Dataset entries -
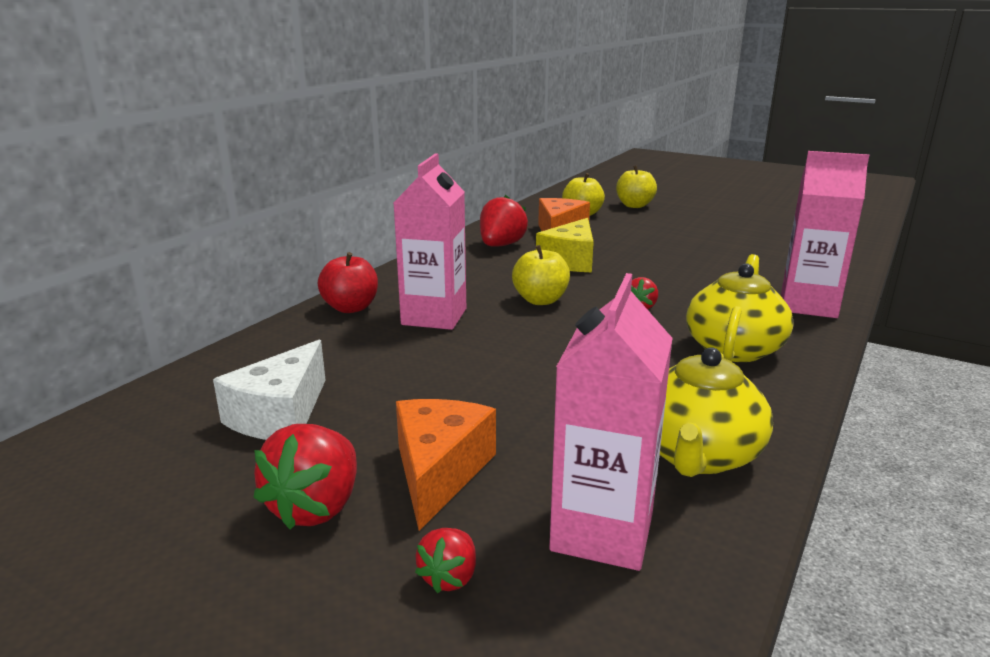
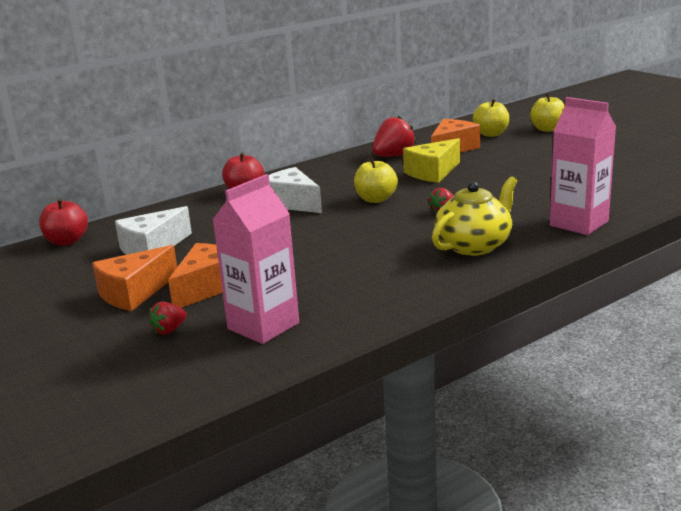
camera: 25 degrees right, 0 degrees up
(111, 424) = (67, 241): none -> red apple
(316, 507) = (134, 293): red strawberry -> orange cheese
(434, 317) = (292, 203): pink carton -> white cheese
(697, 455) = (362, 301): yellow teapot -> none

Assignment - Go to the line in the listing above that has "(111, 424) = (67, 241): none -> red apple" in it. Set down that line and each one after it, exactly.

Expected answer -
(111, 424) = (67, 241): none -> red apple
(316, 507) = (134, 293): red strawberry -> orange cheese
(434, 317) = (292, 203): pink carton -> white cheese
(697, 455) = (362, 301): yellow teapot -> none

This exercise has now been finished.